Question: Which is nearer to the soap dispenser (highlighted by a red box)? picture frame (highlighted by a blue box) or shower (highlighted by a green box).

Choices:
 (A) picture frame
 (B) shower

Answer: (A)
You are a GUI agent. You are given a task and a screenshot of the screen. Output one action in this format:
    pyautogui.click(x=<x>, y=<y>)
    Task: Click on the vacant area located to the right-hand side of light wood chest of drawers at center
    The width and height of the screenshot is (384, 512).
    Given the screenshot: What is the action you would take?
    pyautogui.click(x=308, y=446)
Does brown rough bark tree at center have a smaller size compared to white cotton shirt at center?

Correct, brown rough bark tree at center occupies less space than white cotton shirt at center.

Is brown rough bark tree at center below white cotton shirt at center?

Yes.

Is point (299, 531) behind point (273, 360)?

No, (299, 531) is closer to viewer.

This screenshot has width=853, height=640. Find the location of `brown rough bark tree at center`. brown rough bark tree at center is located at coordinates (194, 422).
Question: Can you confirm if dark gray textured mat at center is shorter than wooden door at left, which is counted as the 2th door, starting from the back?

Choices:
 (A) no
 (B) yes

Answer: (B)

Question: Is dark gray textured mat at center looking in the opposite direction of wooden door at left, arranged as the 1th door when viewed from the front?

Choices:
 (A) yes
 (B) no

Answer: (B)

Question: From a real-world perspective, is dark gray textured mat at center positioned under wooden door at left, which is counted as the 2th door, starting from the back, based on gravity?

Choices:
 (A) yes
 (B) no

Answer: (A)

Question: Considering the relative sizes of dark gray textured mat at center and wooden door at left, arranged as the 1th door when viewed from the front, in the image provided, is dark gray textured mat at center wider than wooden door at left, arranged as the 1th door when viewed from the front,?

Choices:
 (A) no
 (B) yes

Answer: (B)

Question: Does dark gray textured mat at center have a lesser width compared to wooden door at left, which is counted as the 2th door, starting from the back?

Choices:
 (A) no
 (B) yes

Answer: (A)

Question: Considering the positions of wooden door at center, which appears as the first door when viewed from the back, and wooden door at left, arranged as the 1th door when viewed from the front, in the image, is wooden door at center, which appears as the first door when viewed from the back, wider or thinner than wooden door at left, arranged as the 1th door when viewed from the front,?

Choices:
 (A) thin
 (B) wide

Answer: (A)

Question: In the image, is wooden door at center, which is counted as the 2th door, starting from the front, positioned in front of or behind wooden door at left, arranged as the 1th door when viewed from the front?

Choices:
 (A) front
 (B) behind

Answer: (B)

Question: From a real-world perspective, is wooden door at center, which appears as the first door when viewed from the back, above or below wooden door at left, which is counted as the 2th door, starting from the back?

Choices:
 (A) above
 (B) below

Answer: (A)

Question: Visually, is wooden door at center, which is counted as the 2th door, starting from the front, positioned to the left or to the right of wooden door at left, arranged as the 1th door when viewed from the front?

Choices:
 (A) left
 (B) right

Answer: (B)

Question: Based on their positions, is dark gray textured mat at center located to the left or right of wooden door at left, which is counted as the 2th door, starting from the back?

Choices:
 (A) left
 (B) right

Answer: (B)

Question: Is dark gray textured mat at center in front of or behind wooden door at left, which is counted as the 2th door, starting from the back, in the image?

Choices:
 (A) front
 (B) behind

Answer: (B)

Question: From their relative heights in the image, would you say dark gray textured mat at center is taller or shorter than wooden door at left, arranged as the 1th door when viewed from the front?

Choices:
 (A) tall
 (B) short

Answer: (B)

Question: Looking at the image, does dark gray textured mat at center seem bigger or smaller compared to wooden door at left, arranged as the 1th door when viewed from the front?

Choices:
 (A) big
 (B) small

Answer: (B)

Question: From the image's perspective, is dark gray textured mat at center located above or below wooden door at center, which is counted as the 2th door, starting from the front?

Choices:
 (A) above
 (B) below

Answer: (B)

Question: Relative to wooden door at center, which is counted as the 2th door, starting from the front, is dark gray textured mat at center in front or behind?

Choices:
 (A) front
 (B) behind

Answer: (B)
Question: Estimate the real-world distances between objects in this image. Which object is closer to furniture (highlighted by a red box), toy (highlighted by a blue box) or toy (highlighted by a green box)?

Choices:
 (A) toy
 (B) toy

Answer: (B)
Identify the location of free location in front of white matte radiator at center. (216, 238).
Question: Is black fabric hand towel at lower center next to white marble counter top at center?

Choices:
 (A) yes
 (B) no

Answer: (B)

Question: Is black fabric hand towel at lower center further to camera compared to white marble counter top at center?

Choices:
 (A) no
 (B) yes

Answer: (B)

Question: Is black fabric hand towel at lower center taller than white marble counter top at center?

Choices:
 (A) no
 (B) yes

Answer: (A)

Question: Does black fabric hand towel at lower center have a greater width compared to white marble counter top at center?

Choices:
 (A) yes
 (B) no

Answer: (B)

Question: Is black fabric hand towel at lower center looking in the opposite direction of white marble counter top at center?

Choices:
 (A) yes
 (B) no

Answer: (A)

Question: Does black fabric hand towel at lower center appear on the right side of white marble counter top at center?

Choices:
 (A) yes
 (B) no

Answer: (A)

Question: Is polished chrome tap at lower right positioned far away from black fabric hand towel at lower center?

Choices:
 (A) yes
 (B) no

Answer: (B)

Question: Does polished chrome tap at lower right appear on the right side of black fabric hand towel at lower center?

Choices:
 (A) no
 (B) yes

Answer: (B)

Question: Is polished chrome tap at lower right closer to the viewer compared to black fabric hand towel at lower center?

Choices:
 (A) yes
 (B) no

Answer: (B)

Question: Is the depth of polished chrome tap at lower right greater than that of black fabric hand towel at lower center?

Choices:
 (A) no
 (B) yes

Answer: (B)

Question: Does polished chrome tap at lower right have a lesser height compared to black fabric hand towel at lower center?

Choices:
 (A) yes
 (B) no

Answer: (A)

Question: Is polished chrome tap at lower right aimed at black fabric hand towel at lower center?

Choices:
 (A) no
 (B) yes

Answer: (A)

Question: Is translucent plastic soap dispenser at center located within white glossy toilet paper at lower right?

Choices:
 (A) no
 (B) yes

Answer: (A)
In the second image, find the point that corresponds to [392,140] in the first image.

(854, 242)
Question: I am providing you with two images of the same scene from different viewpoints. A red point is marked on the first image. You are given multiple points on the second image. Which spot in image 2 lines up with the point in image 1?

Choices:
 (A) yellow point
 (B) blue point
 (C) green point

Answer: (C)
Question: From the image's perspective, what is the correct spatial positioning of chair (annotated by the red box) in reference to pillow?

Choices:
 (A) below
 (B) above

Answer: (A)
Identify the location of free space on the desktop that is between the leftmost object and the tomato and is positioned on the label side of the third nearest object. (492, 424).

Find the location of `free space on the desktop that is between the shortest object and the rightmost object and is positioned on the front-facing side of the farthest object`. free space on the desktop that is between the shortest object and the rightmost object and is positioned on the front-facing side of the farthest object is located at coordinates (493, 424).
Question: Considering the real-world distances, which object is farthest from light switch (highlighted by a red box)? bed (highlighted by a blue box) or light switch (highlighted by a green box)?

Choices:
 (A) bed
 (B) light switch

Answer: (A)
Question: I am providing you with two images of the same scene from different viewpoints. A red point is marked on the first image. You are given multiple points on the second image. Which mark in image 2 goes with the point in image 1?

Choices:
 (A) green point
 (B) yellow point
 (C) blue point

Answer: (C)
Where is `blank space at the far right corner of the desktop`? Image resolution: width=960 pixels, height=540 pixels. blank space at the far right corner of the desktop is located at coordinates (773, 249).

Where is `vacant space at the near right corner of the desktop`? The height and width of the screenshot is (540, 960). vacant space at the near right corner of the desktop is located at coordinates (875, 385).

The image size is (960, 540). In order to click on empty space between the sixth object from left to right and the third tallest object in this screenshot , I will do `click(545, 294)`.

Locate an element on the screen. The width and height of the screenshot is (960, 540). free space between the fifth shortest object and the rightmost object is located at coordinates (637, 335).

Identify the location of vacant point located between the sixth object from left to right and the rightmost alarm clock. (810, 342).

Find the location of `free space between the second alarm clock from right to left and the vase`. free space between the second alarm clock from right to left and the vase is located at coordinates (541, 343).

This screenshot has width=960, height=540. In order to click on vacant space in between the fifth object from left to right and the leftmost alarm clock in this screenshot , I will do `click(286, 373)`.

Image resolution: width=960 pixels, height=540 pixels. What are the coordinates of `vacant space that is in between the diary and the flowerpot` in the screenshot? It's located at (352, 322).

SHORT EXERCISE —
Render the records from the line containing "The image size" through the line containing "Locate an element", both included, as a JSON list of strings with one string per line. Omit blank lines.

EXERCISE OUTPUT —
[
  "The image size is (960, 540). In order to click on empty space between the sixth object from left to right and the third tallest object in this screenshot , I will do `click(545, 294)`.",
  "Locate an element on the screen. The width and height of the screenshot is (960, 540). free space between the fifth shortest object and the rightmost object is located at coordinates (637, 335)."
]